> _Work to complete_:
Give back, exactly and with nothing else, the lines running from the one that contains "black circle: (450, 387) -> (483, 412), moved" to the end of the entries below; do not include pictures.

Records from a collection:

○ ○ ○

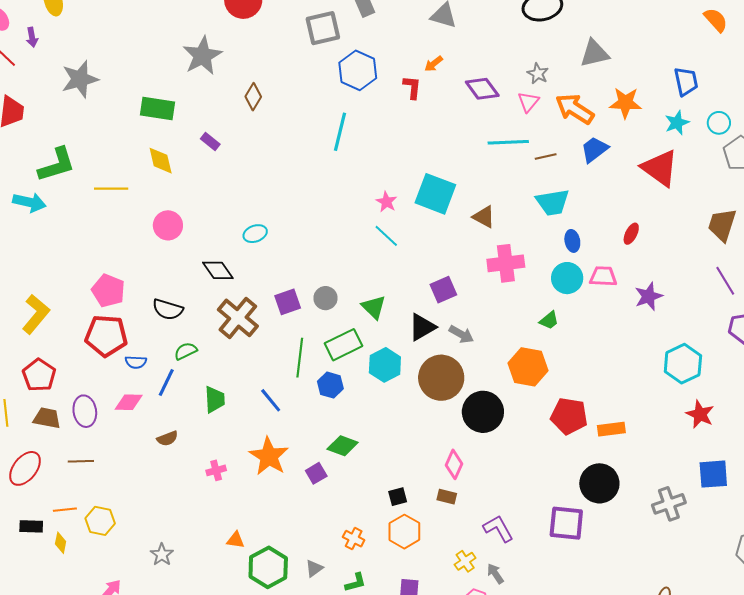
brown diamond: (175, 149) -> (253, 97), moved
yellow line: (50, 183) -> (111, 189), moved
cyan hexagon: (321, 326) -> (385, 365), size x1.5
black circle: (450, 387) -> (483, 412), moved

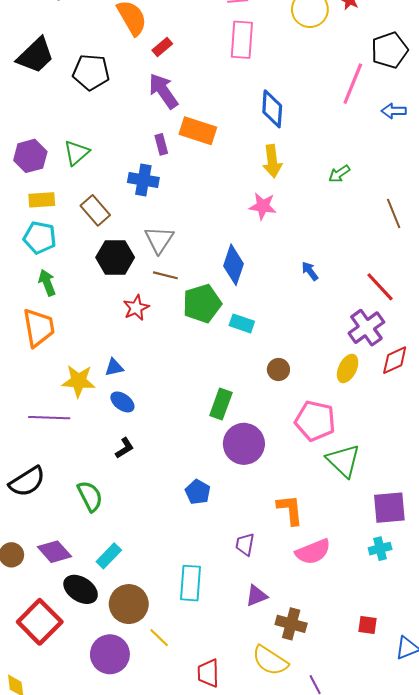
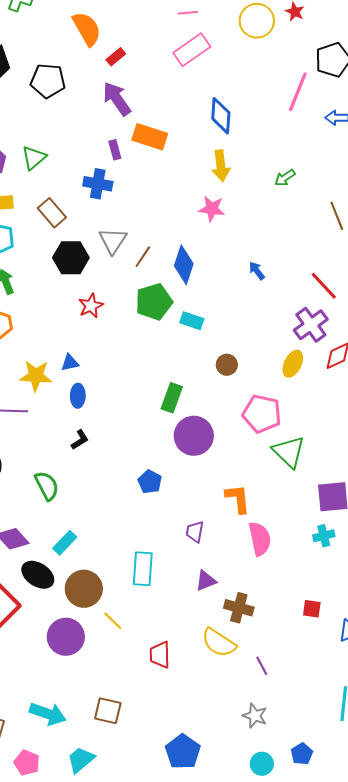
pink rectangle: (242, 40) -> (192, 50), turned 51
brown line: (165, 275) -> (143, 257), moved, turned -70
blue ellipse: (122, 402) -> (78, 396), turned 55
pink semicircle: (313, 552) -> (260, 539), turned -80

○ ○ ○

> _Written response_:
black circle: (450, 387) -> (483, 412), moved

pink rectangle: (242, 40) -> (192, 50), turned 51
brown line: (165, 275) -> (143, 257), moved, turned -70
blue ellipse: (122, 402) -> (78, 396), turned 55
pink semicircle: (313, 552) -> (260, 539), turned -80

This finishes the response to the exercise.